EXERCISE DIRECTIONS: Would you transcribe each entry that follows word for word, minus the images?

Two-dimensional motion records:
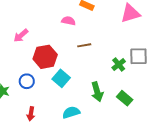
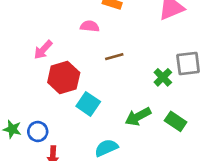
pink arrow: (21, 36) -> (43, 50), moved
blue circle: (27, 81) -> (38, 132), moved
green arrow: (97, 92) -> (138, 117), turned 84

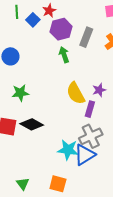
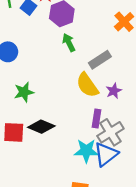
gray rectangle: (86, 37) -> (100, 60), moved, turned 42
purple star: (99, 90) -> (114, 91), moved
purple rectangle: (90, 109) -> (97, 119), moved

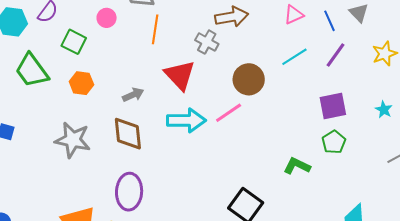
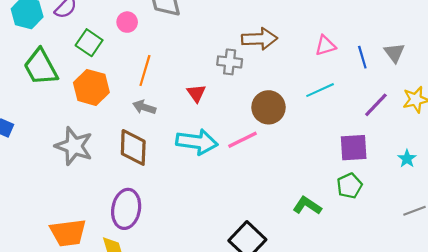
orange line: (155, 29) -> (145, 70), moved
gray cross: (207, 42) -> (230, 62), turned -30
purple line: (335, 55) -> (376, 105), moved
red triangle: (180, 75) -> (196, 93), size x0.6
orange hexagon: (81, 83) -> (91, 87), size x1.4
gray arrow: (133, 95) -> (144, 107), turned -145

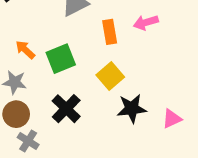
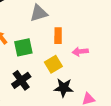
pink arrow: (146, 22) -> (80, 52), moved

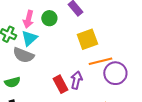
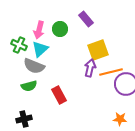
purple arrow: (76, 80) -> (90, 68), moved
green semicircle: (12, 82) -> (29, 86), moved
red rectangle: (60, 84) -> (59, 95), moved

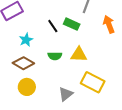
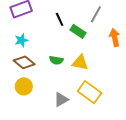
black line: (53, 26) -> (60, 19), moved
cyan star: (26, 40) -> (21, 40), moved

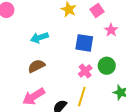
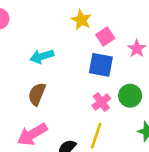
pink square: (97, 10) -> (105, 37), moved
brown semicircle: (36, 66) -> (37, 94), turned -42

FINISHED TASK:
pink arrow: (21, 36) -> (43, 50), moved
blue circle: (27, 81) -> (38, 132), moved
green arrow: (97, 92) -> (138, 117), turned 84

gray rectangle: (86, 37) -> (100, 60), moved, turned 42
purple star: (99, 90) -> (114, 91), moved
purple rectangle: (90, 109) -> (97, 119), moved

orange line: (155, 29) -> (145, 70), moved
gray cross: (207, 42) -> (230, 62), turned -30
purple line: (335, 55) -> (376, 105), moved
red triangle: (180, 75) -> (196, 93), size x0.6
orange hexagon: (81, 83) -> (91, 87), size x1.4
gray arrow: (133, 95) -> (144, 107), turned -145

pink arrow: (146, 22) -> (80, 52), moved

purple arrow: (76, 80) -> (90, 68), moved
green semicircle: (12, 82) -> (29, 86), moved
red rectangle: (60, 84) -> (59, 95), moved

black line: (53, 26) -> (60, 19), moved
cyan star: (26, 40) -> (21, 40), moved

pink square: (97, 10) -> (105, 37), moved
brown semicircle: (36, 66) -> (37, 94), turned -42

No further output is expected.